--- EXERCISE AIM ---
Report how many lines in the records that follow have the word "minus" in them, giving the number and nothing more.

--- SUPPLIED DATA ---
########
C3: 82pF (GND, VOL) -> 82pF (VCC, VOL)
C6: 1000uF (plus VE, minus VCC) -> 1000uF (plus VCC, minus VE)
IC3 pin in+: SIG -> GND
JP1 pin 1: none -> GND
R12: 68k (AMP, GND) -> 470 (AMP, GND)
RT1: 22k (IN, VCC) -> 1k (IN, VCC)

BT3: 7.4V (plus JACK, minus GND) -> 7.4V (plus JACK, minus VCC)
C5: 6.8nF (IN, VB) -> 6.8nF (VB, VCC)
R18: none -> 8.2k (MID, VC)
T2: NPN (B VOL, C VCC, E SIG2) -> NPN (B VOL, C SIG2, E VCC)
########
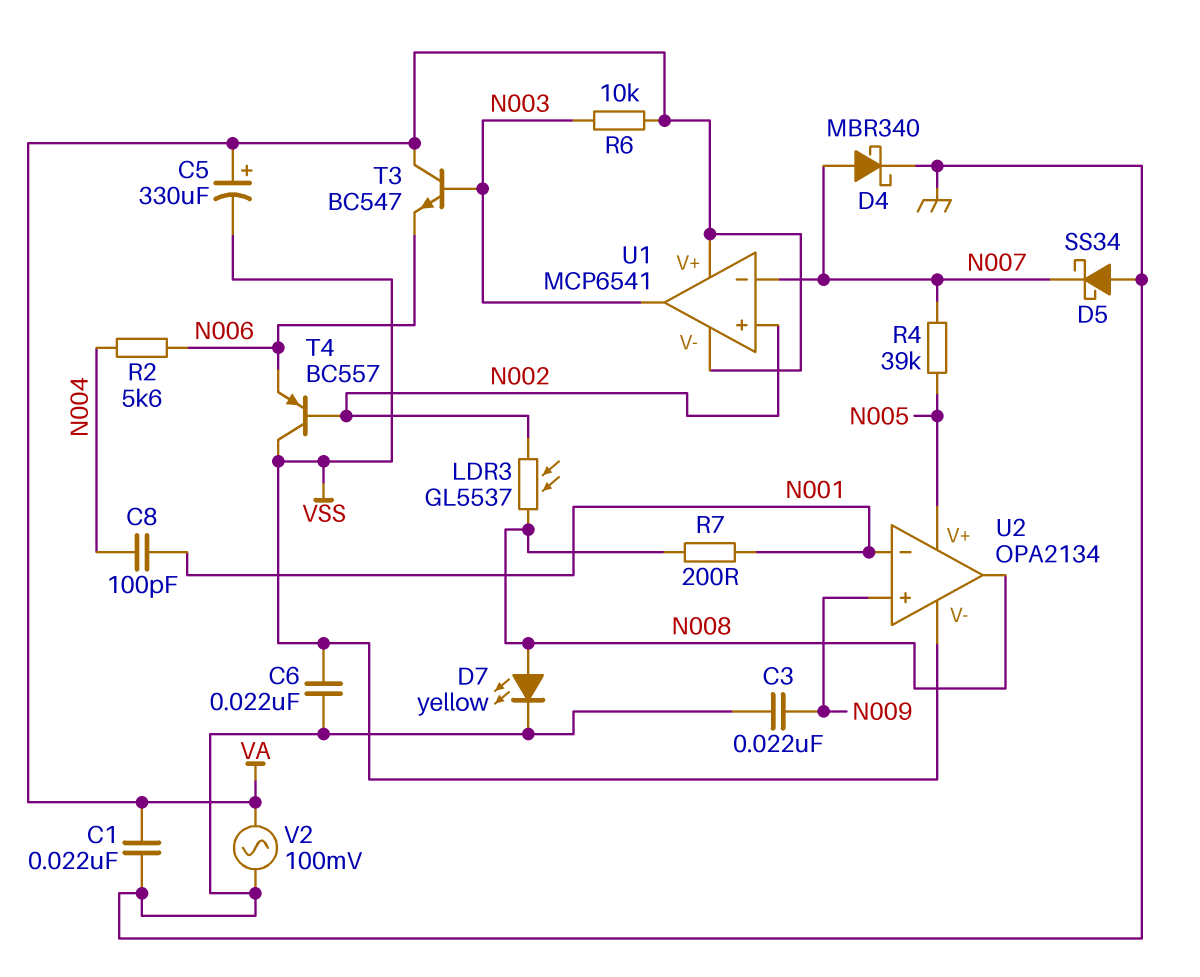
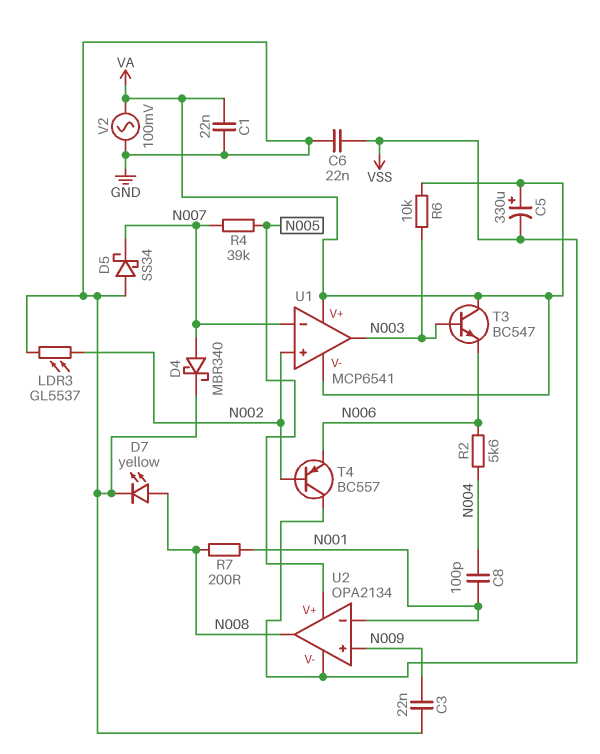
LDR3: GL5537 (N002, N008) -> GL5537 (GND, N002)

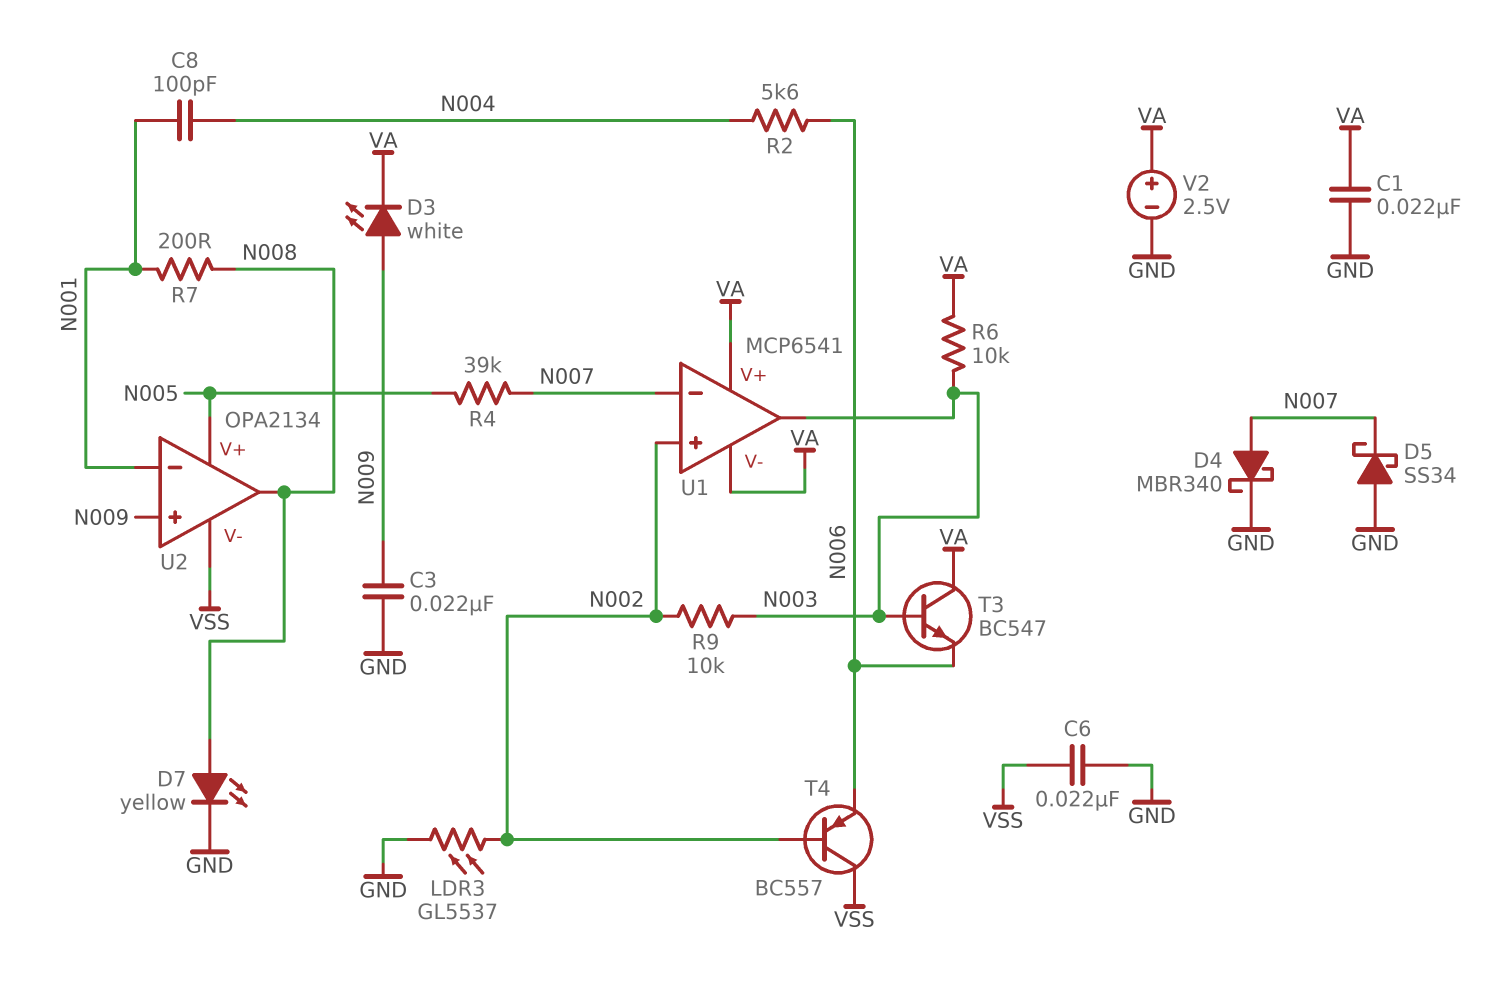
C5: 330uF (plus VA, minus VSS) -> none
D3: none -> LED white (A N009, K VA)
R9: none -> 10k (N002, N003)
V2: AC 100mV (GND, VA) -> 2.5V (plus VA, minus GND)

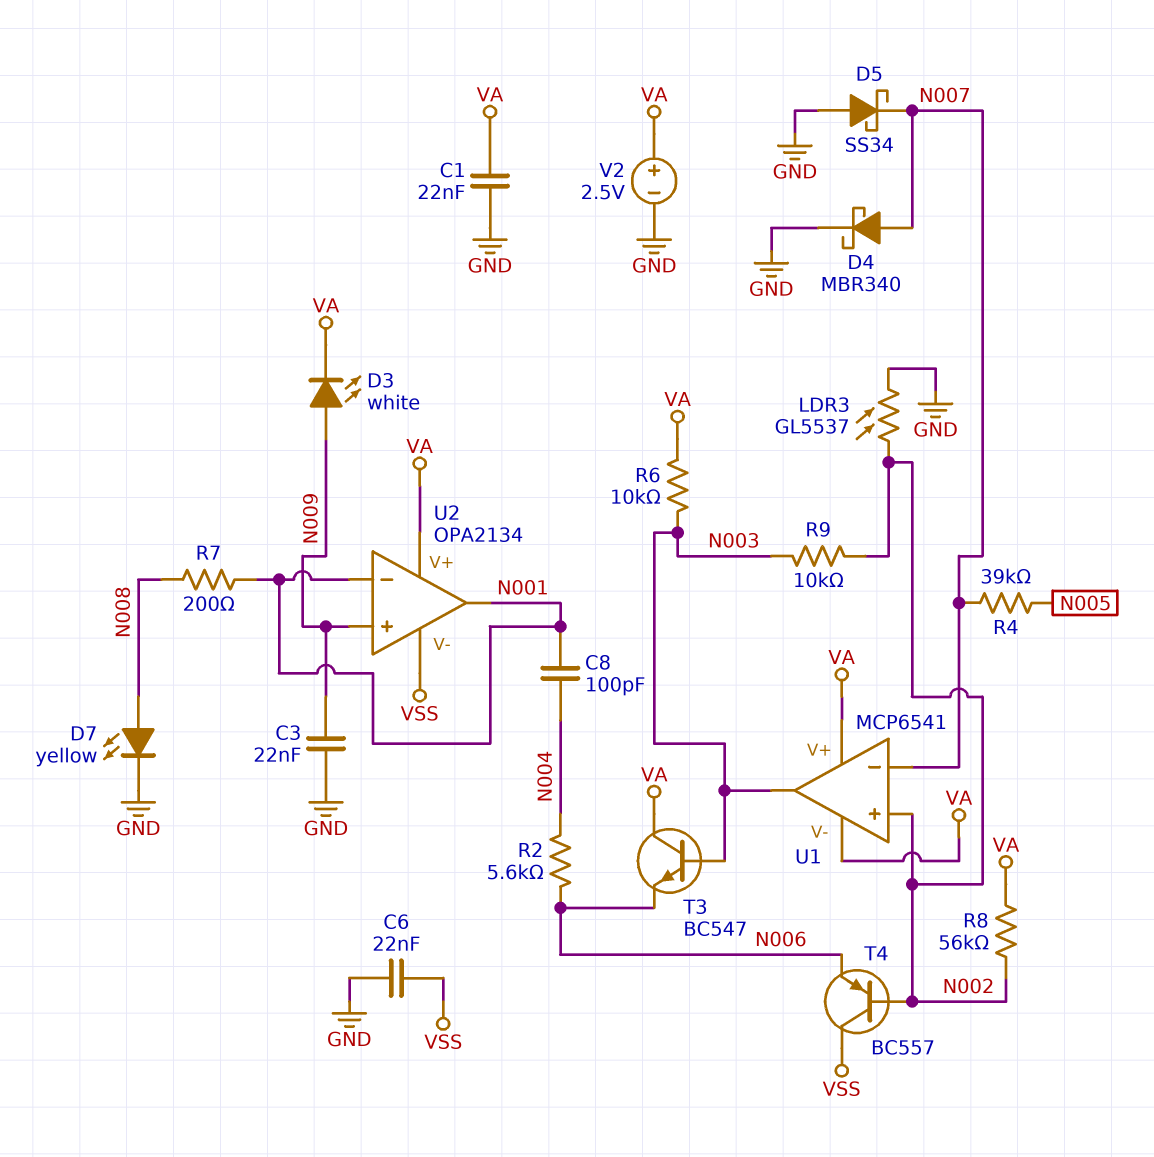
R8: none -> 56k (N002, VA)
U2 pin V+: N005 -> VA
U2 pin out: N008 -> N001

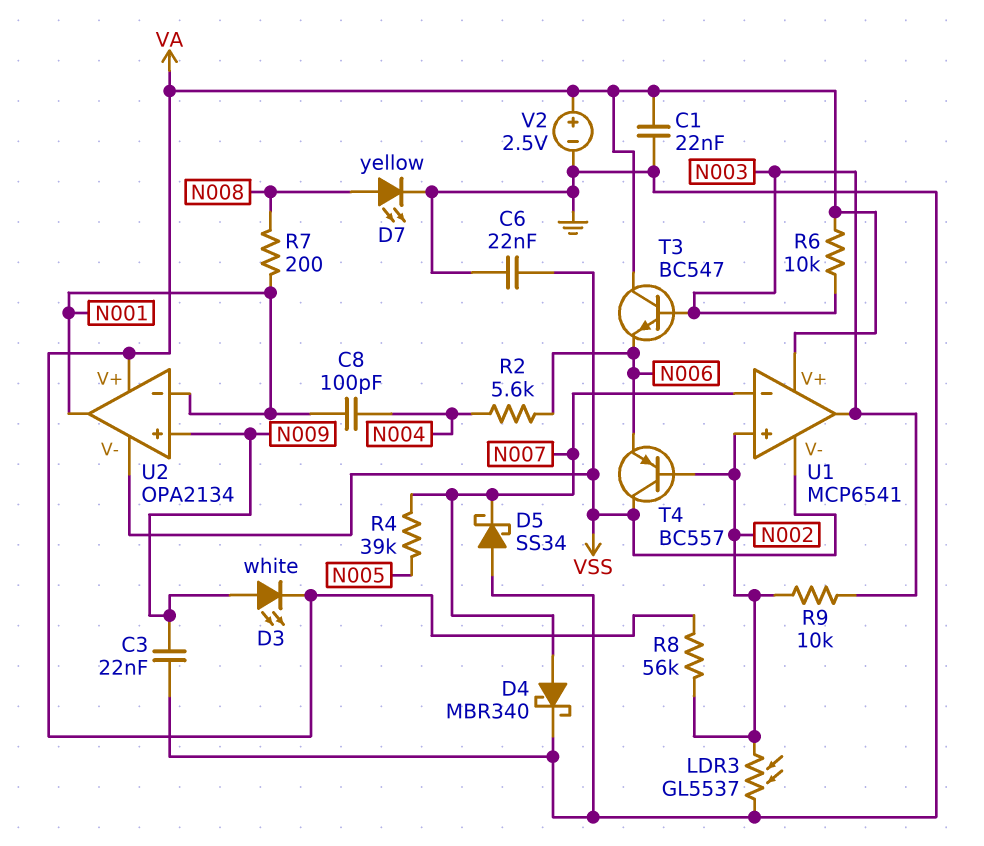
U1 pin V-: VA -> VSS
########
--- ANSWER ---
4